▶ What the task requires: Copy each record exactly as it reads, leaving out any pictures it holds.

━━━ Exercise data

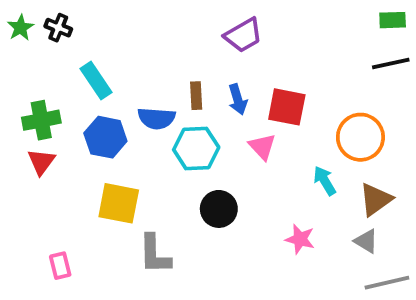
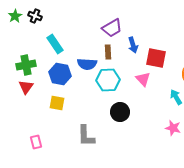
purple trapezoid: (243, 35) -> (112, 28), moved
blue arrow: (238, 99) -> (133, 45), moved
yellow square: (119, 203) -> (57, 103), moved, size x0.7
pink star: (300, 239) -> (173, 128), moved

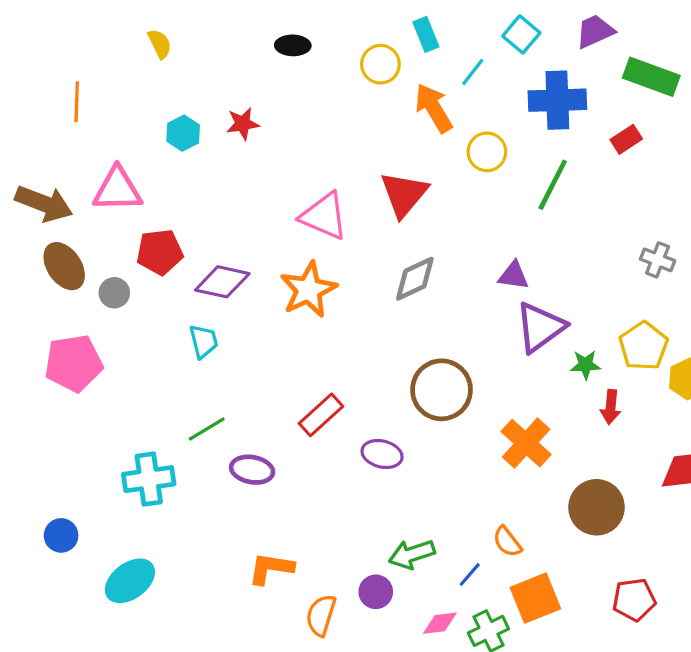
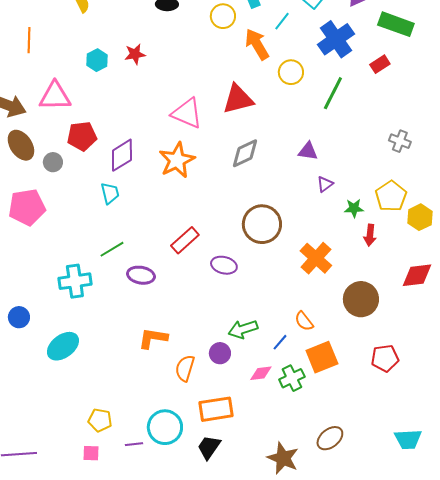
blue cross: (557, 100) -> (336, 39), turned -33
red triangle: (404, 194) -> (238, 99), turned 36
purple diamond: (222, 282) -> (122, 155), turned -44
purple triangle: (540, 327) -> (325, 184), size x0.5

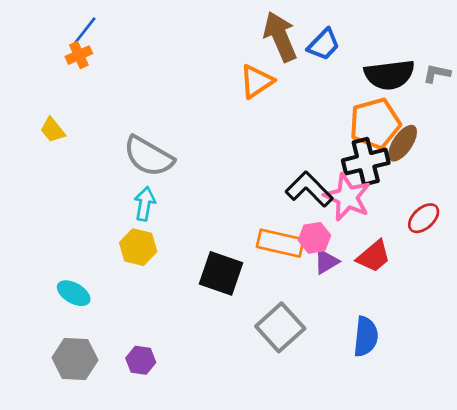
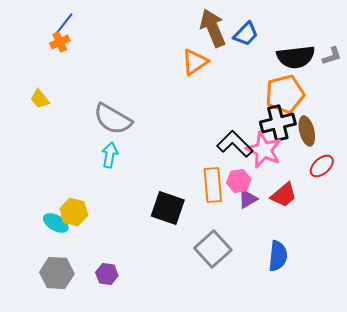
gray L-shape: (437, 73) -> (332, 56), turned 150
brown ellipse: (403, 143) -> (307, 131), moved, turned -48
orange rectangle: (280, 243) -> (213, 185), turned 72
yellow hexagon: (138, 247) -> (74, 212), moved

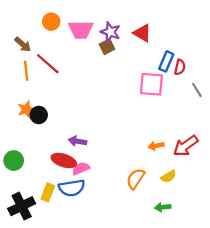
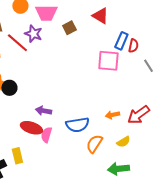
purple star: (110, 32) -> (33, 34), moved
pink semicircle: (81, 168) -> (46, 135), turned -49
blue semicircle: (72, 188) -> (77, 125), moved
yellow rectangle: (48, 192) -> (17, 156), turned -35
green arrow: (163, 207) -> (118, 169), size x1.5

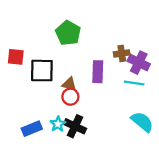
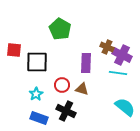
brown cross: (122, 53) -> (107, 47), turned 32
brown triangle: (69, 84) -> (82, 89), moved
cyan star: (58, 124) -> (36, 94), moved
blue rectangle: (32, 129) -> (39, 118), moved, turned 42

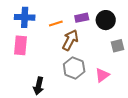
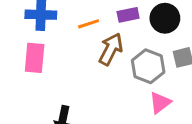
gray hexagon: (74, 68) -> (148, 66), moved

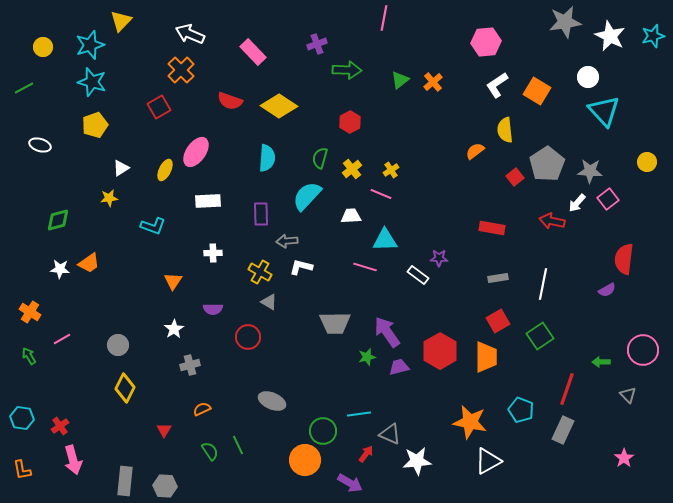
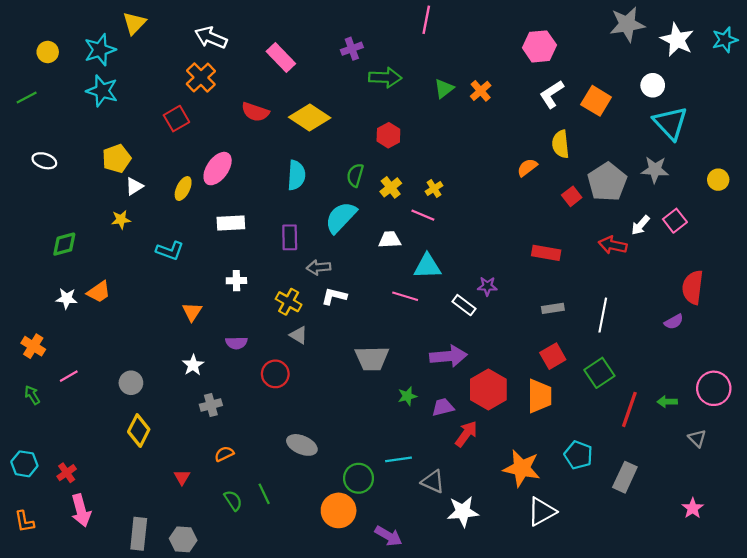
yellow pentagon: (95, 125) -> (117, 159), moved
gray star: (590, 171) -> (655, 170), moved
purple arrow: (387, 332) -> (448, 356), moved, turned 120
red line: (567, 389) -> (629, 409), moved
red arrow: (366, 454) -> (466, 434), moved, size x1.4

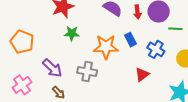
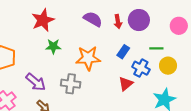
green line: (175, 29) -> (156, 48), moved
blue rectangle: (131, 40) -> (123, 52), moved, turned 64
blue cross: (156, 49) -> (141, 68), moved

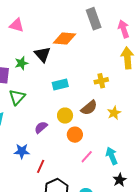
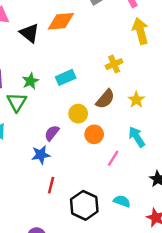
black triangle: (42, 54) -> (29, 33), moved
green star: (21, 63) -> (30, 81), moved
blue star: (22, 151) -> (41, 155), moved
cyan arrow: (112, 156) -> (137, 137), moved
red line: (41, 166) -> (51, 185), moved

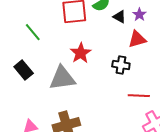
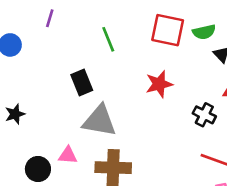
gray triangle: (62, 78) -> (99, 121), moved

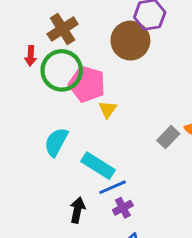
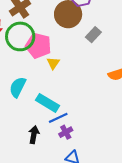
gray rectangle: (168, 137) -> (93, 35), moved

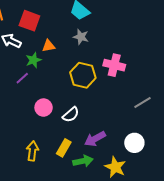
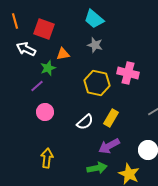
pink circle: (44, 108) -> (45, 112), moved
yellow rectangle: (64, 148) -> (111, 118), moved

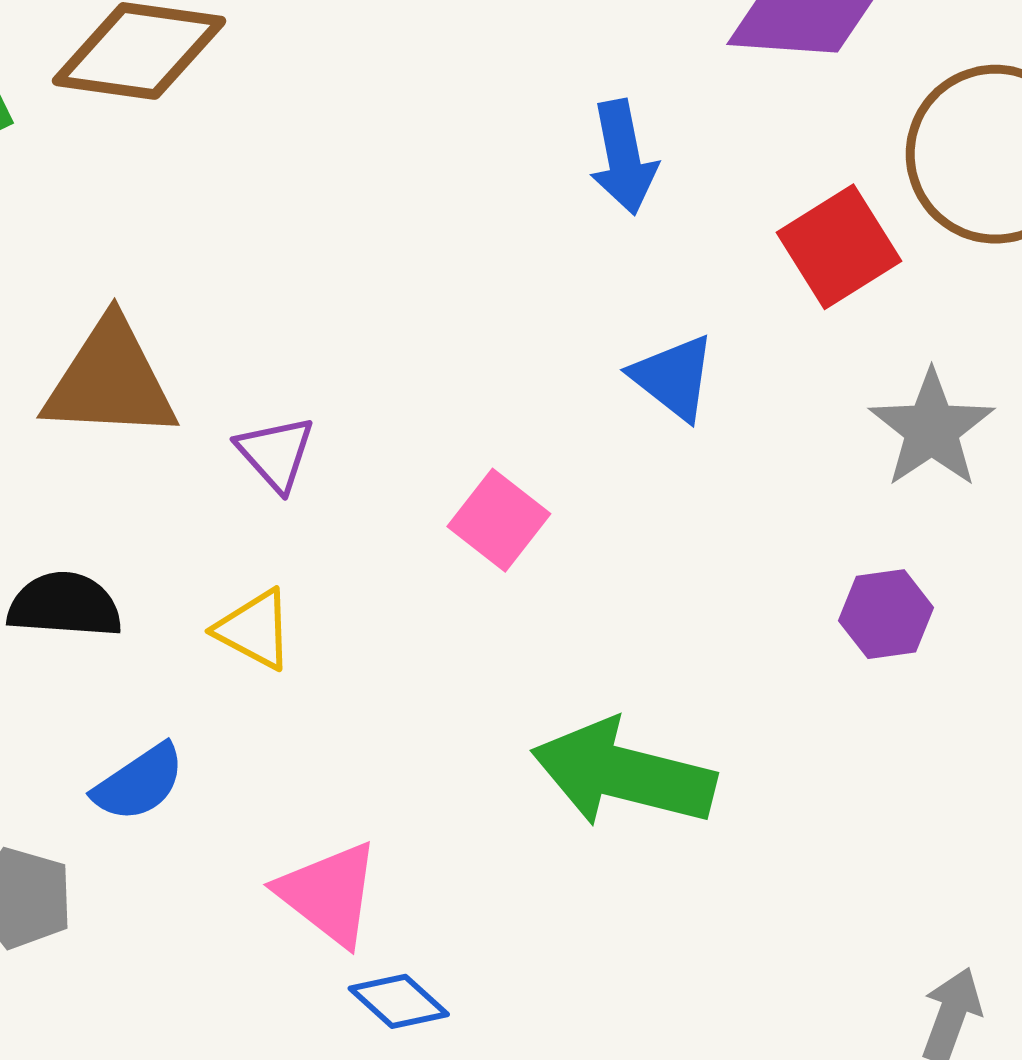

━━━━━━

▶ Result for this exercise:
purple trapezoid: (243, 35) -> (112, 28), moved
blue arrow: (238, 99) -> (133, 45), moved
yellow square: (119, 203) -> (57, 103), moved, size x0.7
pink star: (300, 239) -> (173, 128), moved

blue cross: (557, 100) -> (336, 39), turned -33
red triangle: (404, 194) -> (238, 99), turned 36
purple diamond: (222, 282) -> (122, 155), turned -44
purple triangle: (540, 327) -> (325, 184), size x0.5

gray L-shape: (437, 73) -> (332, 56), turned 150
brown ellipse: (403, 143) -> (307, 131), moved, turned -48
orange rectangle: (280, 243) -> (213, 185), turned 72
yellow hexagon: (138, 247) -> (74, 212), moved

purple star: (110, 32) -> (33, 34), moved
pink semicircle: (81, 168) -> (46, 135), turned -49
blue semicircle: (72, 188) -> (77, 125), moved
yellow rectangle: (48, 192) -> (17, 156), turned -35
green arrow: (163, 207) -> (118, 169), size x1.5

brown cross: (122, 53) -> (107, 47), turned 32
brown triangle: (69, 84) -> (82, 89), moved
cyan star: (58, 124) -> (36, 94), moved
blue rectangle: (32, 129) -> (39, 118), moved, turned 42

gray hexagon: (74, 68) -> (148, 66), moved

yellow pentagon: (95, 125) -> (117, 159), moved
gray star: (590, 171) -> (655, 170), moved
purple arrow: (387, 332) -> (448, 356), moved, turned 120
red line: (567, 389) -> (629, 409), moved
red arrow: (366, 454) -> (466, 434), moved, size x1.4

green line: (175, 29) -> (156, 48), moved
blue rectangle: (131, 40) -> (123, 52), moved, turned 64
blue cross: (156, 49) -> (141, 68), moved

black triangle: (42, 54) -> (29, 33), moved
green star: (21, 63) -> (30, 81), moved
blue star: (22, 151) -> (41, 155), moved
cyan arrow: (112, 156) -> (137, 137), moved
red line: (41, 166) -> (51, 185), moved

gray triangle: (62, 78) -> (99, 121), moved

gray rectangle: (168, 137) -> (93, 35), moved

pink circle: (44, 108) -> (45, 112), moved
yellow rectangle: (64, 148) -> (111, 118), moved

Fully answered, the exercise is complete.